- THE DATA:
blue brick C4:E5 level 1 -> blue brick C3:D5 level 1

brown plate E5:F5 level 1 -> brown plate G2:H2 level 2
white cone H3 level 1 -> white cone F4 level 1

- YOUR GOAL:
Your job is to reproduce the listing exactly.

- REPLY TO THE EXERCISE:
blue brick C4:E5 level 1 -> blue brick C3:D5 level 1

brown plate E5:F5 level 1 -> brown plate G2:H2 level 2
white cone H3 level 1 -> white cone F4 level 1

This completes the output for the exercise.